▶ _What the task requires_: Lines before the one containing "(428, 497) = (496, 322): red" are left out; copy that line and every later line through the end of the data exactly.

▶ _Before-and-after object listings_:
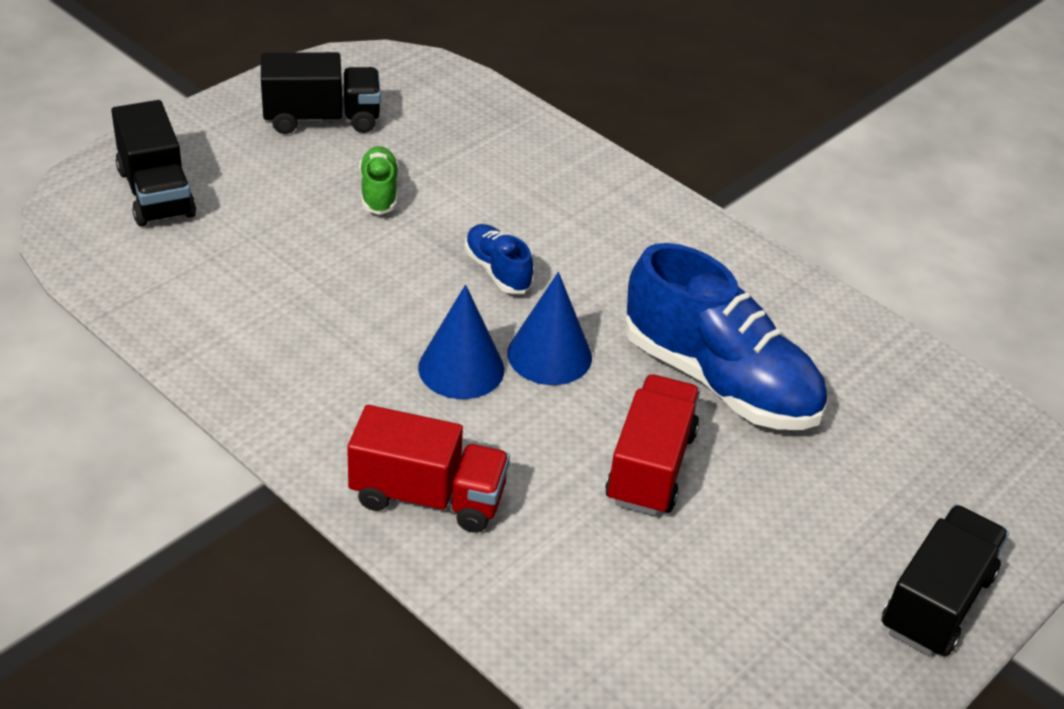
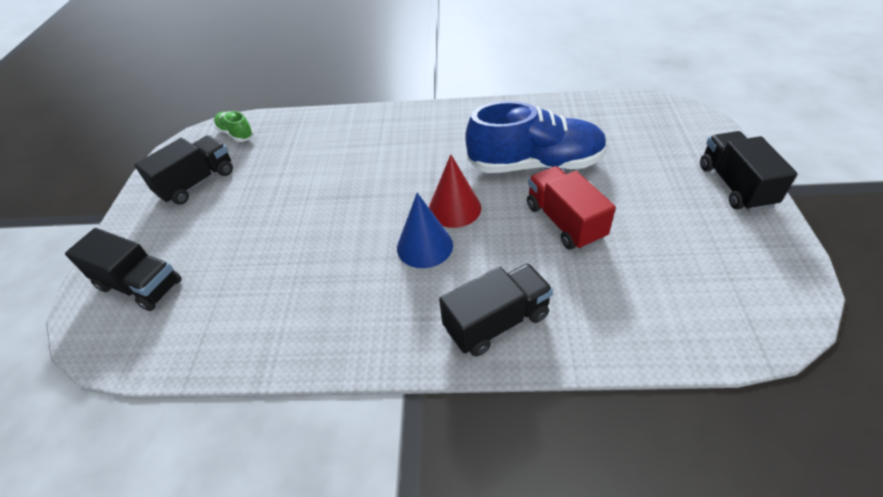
camera: 35 degrees left, 5 degrees up
(379, 192) = (273, 196): green shoe -> green shoe (236, 134)
(428, 497) = (496, 322): red truck -> black truck
(497, 271) = (379, 189): blue shoe -> none
(549, 355) = (454, 208): blue cone -> red cone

▶ _Finished task_:
(428, 497) = (496, 322): red truck -> black truck
(497, 271) = (379, 189): blue shoe -> none
(549, 355) = (454, 208): blue cone -> red cone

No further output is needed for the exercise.